THE TASK: Return every line of the data below that includes the string "cylinder".

Counted item lists
========================================

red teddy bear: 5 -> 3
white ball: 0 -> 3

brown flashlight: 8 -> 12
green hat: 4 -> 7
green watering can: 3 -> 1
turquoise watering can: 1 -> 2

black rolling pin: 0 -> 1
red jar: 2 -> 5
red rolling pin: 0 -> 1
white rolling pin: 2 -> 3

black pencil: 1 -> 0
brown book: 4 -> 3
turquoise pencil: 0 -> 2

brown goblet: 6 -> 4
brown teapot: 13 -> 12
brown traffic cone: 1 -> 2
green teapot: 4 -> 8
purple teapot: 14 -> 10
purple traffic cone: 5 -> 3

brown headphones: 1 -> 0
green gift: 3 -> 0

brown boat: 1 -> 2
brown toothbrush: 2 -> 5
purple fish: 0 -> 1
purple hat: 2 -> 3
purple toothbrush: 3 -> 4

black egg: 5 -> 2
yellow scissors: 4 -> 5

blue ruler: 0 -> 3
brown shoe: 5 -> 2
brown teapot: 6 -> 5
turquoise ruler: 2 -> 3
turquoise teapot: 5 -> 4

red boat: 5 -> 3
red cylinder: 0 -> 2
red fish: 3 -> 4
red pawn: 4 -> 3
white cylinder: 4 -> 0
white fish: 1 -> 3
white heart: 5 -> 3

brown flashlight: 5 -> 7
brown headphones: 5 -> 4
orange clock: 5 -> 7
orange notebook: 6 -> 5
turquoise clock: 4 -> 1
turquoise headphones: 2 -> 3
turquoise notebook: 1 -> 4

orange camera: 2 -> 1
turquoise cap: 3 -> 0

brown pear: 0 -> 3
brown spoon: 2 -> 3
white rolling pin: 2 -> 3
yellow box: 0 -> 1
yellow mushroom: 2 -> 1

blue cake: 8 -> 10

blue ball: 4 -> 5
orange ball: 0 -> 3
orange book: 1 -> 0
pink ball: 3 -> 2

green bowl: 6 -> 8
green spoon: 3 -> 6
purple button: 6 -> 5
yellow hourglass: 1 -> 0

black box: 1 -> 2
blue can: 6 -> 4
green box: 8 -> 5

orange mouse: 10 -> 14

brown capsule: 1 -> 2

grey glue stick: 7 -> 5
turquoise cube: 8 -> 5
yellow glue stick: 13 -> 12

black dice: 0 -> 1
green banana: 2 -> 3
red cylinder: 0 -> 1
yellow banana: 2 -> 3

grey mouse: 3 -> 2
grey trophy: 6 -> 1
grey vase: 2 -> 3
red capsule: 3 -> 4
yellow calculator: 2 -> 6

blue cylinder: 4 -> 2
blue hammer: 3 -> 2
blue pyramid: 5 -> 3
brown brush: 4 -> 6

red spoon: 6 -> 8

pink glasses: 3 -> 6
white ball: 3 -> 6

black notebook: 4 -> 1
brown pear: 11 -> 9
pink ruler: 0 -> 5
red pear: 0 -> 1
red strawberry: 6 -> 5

========================================

TASK SOLUTION:
red cylinder: 0 -> 2
white cylinder: 4 -> 0
red cylinder: 0 -> 1
blue cylinder: 4 -> 2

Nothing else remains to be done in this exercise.